** START Recorded data **
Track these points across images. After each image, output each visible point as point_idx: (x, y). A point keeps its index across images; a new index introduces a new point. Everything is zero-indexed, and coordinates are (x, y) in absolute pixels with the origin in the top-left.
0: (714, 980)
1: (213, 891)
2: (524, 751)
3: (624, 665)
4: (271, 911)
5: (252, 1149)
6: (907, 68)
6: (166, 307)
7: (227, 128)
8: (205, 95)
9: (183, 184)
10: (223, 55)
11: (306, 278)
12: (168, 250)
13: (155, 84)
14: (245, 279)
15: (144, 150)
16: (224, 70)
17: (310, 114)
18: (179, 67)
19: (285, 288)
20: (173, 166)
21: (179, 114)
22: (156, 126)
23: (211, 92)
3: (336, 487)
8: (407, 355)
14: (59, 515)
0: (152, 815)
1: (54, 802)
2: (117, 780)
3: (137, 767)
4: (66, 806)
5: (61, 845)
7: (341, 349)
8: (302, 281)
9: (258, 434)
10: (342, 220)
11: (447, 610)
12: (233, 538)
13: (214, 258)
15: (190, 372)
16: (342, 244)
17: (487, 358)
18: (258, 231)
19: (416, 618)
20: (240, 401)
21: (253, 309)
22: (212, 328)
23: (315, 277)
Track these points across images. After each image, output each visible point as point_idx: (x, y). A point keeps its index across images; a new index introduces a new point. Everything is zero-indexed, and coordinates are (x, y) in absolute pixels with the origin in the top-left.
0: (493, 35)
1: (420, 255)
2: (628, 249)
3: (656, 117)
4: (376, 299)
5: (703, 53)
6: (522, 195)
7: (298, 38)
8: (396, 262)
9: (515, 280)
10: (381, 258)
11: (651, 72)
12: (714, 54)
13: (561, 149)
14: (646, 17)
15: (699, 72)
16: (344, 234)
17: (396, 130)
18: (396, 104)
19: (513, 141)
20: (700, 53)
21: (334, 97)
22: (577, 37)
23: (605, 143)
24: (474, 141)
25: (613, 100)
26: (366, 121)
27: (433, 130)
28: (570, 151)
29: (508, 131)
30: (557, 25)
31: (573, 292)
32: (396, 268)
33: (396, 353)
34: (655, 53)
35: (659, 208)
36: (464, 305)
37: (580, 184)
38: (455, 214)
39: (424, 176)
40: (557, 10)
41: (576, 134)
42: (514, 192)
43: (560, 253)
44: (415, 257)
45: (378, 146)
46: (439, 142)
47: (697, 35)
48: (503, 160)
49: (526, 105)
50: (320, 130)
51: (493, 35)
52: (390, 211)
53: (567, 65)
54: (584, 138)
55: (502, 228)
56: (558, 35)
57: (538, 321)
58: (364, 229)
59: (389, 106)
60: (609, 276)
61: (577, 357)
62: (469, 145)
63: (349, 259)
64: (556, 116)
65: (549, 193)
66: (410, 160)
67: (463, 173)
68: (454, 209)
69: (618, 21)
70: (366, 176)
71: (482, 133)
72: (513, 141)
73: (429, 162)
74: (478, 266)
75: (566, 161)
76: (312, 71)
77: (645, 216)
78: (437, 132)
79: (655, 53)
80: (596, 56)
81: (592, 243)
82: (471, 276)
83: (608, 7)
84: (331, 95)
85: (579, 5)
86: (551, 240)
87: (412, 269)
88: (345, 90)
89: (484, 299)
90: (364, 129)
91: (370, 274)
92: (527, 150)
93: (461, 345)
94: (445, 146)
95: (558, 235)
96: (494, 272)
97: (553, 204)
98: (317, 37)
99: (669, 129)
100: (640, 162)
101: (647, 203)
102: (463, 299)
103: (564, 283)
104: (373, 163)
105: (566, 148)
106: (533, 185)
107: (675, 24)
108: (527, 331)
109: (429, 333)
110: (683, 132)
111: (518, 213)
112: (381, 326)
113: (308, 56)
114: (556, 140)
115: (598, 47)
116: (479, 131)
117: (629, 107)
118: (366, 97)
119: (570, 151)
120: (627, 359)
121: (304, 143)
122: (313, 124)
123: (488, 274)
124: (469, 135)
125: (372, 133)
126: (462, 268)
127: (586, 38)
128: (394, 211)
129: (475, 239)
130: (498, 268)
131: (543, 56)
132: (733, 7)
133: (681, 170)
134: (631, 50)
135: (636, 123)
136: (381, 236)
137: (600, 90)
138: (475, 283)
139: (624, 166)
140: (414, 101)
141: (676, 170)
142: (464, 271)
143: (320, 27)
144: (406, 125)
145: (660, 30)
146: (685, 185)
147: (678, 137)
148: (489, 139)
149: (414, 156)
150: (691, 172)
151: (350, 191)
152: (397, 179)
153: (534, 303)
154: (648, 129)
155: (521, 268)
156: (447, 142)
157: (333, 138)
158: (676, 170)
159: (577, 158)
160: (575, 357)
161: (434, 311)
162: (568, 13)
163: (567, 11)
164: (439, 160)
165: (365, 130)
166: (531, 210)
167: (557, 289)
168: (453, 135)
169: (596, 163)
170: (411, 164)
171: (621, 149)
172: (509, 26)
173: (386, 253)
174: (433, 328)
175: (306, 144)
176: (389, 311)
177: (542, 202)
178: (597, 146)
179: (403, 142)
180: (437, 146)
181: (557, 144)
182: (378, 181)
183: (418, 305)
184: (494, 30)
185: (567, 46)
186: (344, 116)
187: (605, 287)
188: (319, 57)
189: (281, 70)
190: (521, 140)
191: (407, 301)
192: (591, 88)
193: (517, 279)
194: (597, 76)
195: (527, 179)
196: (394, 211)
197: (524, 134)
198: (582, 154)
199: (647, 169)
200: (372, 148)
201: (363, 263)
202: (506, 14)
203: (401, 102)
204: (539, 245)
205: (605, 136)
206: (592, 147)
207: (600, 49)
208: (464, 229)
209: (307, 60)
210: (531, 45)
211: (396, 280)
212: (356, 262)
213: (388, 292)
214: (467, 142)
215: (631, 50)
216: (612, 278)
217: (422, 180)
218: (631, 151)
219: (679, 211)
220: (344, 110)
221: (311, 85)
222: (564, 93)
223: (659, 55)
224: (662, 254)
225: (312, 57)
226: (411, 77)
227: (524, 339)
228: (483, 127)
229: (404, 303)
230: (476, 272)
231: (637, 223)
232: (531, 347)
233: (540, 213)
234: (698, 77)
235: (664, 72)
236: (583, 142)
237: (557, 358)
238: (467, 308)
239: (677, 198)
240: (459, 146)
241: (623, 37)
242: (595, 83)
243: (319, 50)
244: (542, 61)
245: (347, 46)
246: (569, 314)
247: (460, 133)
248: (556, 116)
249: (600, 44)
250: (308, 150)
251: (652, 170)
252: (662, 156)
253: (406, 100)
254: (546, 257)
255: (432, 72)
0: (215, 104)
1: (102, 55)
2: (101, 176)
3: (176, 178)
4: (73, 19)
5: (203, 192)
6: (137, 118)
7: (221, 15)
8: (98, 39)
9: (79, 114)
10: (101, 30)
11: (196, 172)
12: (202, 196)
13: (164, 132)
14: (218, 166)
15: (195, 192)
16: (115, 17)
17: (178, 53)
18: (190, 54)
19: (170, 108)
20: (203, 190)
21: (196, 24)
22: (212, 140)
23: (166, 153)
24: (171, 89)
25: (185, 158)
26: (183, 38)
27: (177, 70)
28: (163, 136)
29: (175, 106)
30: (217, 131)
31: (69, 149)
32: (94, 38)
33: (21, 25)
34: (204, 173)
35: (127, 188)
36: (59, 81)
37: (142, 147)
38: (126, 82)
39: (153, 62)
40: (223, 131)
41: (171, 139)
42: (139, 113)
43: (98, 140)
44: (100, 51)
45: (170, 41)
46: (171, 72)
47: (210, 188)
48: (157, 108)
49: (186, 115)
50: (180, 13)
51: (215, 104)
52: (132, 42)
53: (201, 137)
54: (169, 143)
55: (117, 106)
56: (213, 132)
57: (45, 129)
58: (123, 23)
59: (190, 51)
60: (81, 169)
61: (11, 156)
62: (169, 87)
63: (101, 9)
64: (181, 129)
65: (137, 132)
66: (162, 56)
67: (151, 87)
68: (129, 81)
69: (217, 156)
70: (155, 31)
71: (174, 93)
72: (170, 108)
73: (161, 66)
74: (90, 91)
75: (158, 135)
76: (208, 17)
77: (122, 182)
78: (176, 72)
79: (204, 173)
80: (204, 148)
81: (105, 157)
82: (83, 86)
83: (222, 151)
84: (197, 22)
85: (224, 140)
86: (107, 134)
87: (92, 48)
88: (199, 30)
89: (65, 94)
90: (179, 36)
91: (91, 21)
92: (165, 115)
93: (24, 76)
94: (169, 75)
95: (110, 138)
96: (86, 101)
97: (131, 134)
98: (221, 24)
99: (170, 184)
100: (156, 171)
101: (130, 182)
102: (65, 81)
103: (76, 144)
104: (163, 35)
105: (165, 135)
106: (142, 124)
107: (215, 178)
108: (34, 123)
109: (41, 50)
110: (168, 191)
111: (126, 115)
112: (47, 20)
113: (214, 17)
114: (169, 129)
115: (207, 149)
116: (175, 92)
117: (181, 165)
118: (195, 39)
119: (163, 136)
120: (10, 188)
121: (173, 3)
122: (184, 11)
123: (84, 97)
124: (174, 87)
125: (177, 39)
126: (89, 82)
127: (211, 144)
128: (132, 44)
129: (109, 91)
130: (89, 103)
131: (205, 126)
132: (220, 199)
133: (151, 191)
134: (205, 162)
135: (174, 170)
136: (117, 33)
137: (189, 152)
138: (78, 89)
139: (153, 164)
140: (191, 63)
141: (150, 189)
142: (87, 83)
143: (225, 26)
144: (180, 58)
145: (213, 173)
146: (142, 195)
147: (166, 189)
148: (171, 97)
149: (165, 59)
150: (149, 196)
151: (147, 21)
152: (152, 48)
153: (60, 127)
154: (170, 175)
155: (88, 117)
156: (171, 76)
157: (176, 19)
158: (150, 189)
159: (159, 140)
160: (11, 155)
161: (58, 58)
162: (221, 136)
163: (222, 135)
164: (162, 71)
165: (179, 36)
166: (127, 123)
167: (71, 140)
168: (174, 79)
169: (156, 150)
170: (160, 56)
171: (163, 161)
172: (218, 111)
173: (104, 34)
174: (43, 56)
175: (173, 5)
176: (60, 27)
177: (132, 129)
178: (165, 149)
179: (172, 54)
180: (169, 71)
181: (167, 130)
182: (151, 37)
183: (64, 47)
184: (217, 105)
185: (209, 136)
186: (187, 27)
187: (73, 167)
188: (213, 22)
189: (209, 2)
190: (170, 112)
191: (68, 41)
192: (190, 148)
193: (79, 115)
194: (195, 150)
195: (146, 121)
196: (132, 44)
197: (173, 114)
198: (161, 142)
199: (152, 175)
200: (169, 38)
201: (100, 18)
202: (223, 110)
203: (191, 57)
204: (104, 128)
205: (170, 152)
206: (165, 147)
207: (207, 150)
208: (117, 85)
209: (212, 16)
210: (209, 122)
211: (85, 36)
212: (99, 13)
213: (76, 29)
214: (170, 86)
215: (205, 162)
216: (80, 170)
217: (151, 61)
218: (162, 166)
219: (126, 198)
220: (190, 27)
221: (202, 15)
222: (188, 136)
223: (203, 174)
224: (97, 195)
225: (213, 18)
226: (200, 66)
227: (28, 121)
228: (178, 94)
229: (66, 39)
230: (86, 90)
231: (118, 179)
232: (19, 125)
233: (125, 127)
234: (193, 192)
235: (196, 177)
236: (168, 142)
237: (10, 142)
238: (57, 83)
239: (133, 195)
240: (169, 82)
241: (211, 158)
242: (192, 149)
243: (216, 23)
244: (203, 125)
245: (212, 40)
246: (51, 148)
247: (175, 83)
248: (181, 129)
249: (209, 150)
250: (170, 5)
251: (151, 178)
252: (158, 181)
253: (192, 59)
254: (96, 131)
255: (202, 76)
** END Recorded data **
Rewrite the records from their start through the line containing "0: (714, 980)", inclusive, with "top-left" replaced by "upper-left" and nothing else changed.

Track these points across images. After each image, output each visible point as point_idx: (x, y). A point keeps its index across images; a new index introduces a new point. Everything is zero-indexed, and coordinates are (x, y) in absolute pixels with the origin in the upper-left.
0: (714, 980)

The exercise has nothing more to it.